> [Problem details]:
Reproduce the entries exactly, but keep the pictures out of the copy.

> [Scene comparison data]:
⟨

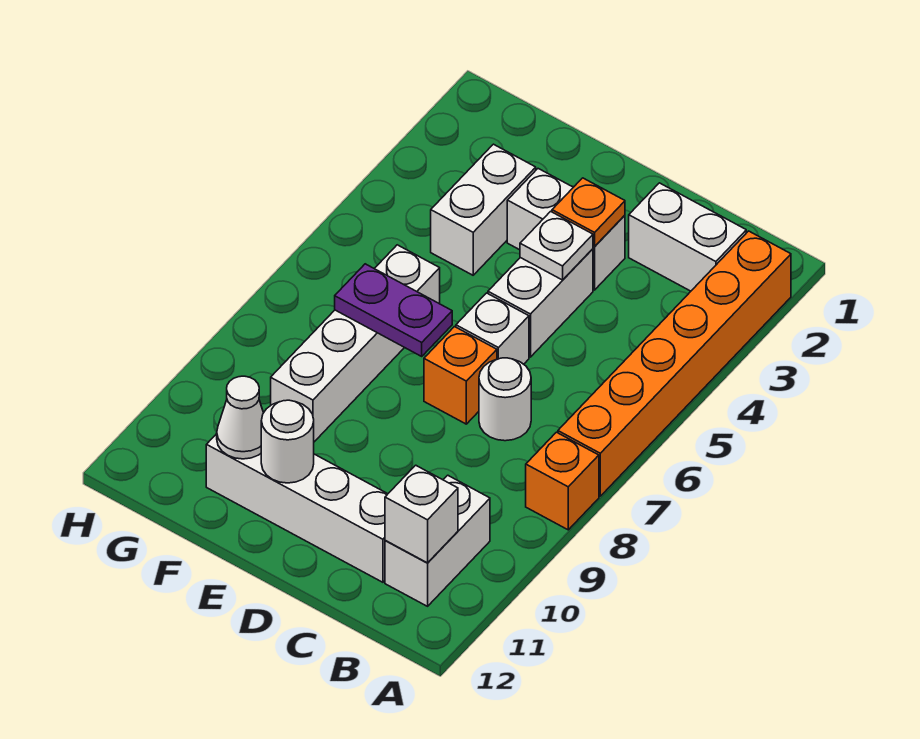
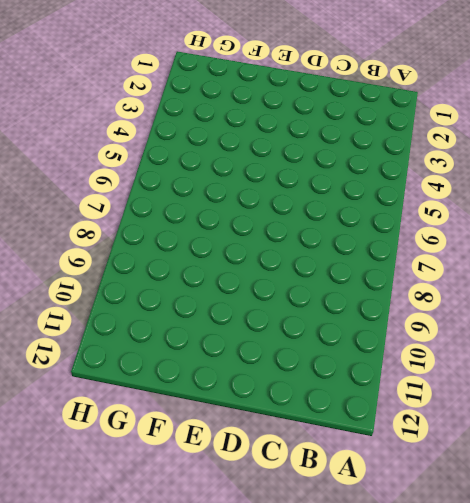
none -> orange brick A2:A7 level 1
none -> orange brick A8 level 1
none -> white brick B2:C2 level 1

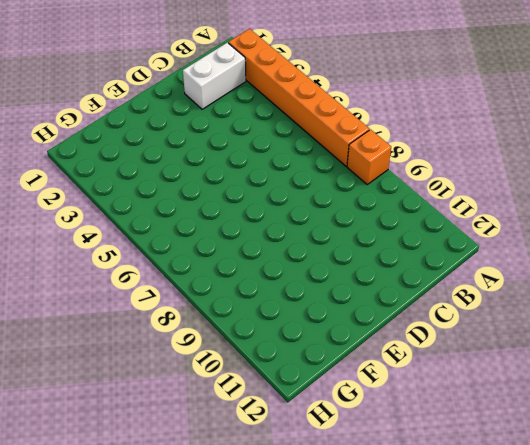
none -> white brick B10:B11 level 1
none -> white round brick C7 level 1
none -> white brick C11:F11 level 1

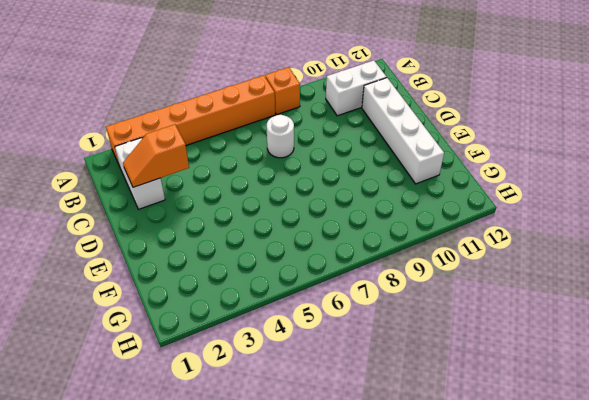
orange slope C2:C3 level 2 top 3 -> none
none -> white brick D3:E3 level 1
none -> white brick D4:D5 level 1
none -> white brick D6 level 1

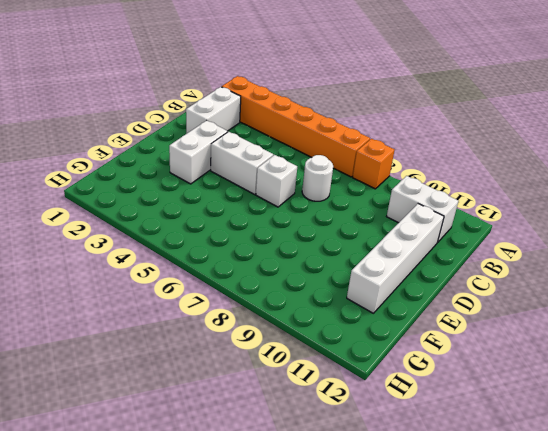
none -> orange brick D7 level 1
none -> white brick F3:F4 level 1
none -> white brick F6:F9 level 1

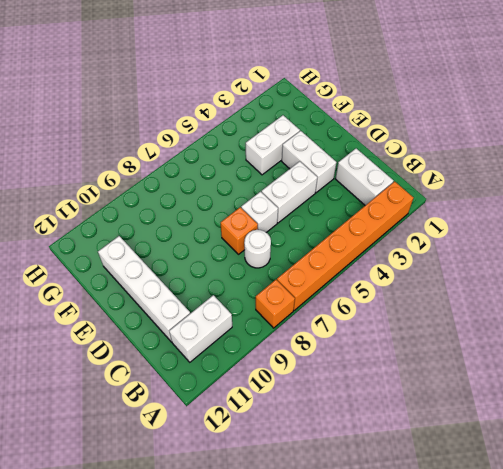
none -> white brick F6:F9 level 1
none -> white brick B11 level 2
none -> orange plate D3 level 2

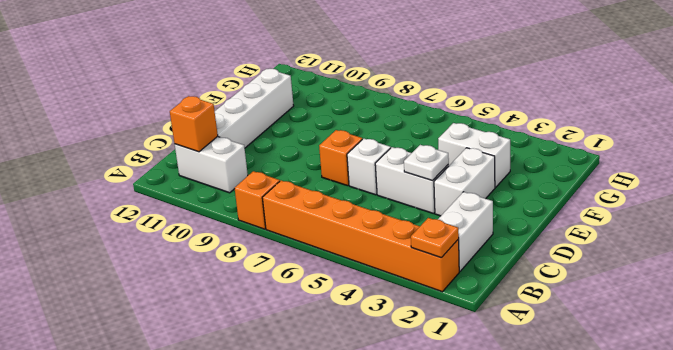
orange plate A2 level 2 -> orange plate D3 level 2
orange brick B11 level 2 -> white brick B11 level 2
none -> white round brick C7 level 1
none -> white brick F6:F9 level 1
none -> purple plate E7:F7 level 2

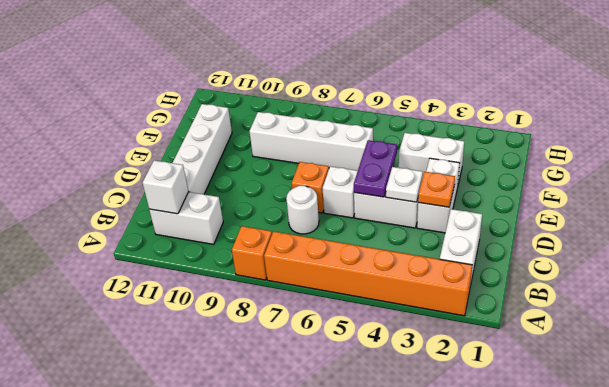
purple plate D5:E5 level 2 -> purple plate E7:F7 level 2
none -> white round brick E11 level 2
none -> white cone F11 level 2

⟩

> [Result of this exercise]:
none -> orange brick A2:A7 level 1
none -> orange brick A8 level 1
none -> white brick B2:C2 level 1

none -> white brick B10:B11 level 1
none -> white round brick C7 level 1
none -> white brick C11:F11 level 1

orange slope C2:C3 level 2 top 3 -> none
none -> white brick D3:E3 level 1
none -> white brick D4:D5 level 1
none -> white brick D6 level 1

none -> orange brick D7 level 1
none -> white brick F3:F4 level 1
none -> white brick F6:F9 level 1

none -> white brick F6:F9 level 1
none -> white brick B11 level 2
none -> orange plate D3 level 2

orange plate A2 level 2 -> orange plate D3 level 2
orange brick B11 level 2 -> white brick B11 level 2
none -> white round brick C7 level 1
none -> white brick F6:F9 level 1
none -> purple plate E7:F7 level 2

purple plate D5:E5 level 2 -> purple plate E7:F7 level 2
none -> white round brick E11 level 2
none -> white cone F11 level 2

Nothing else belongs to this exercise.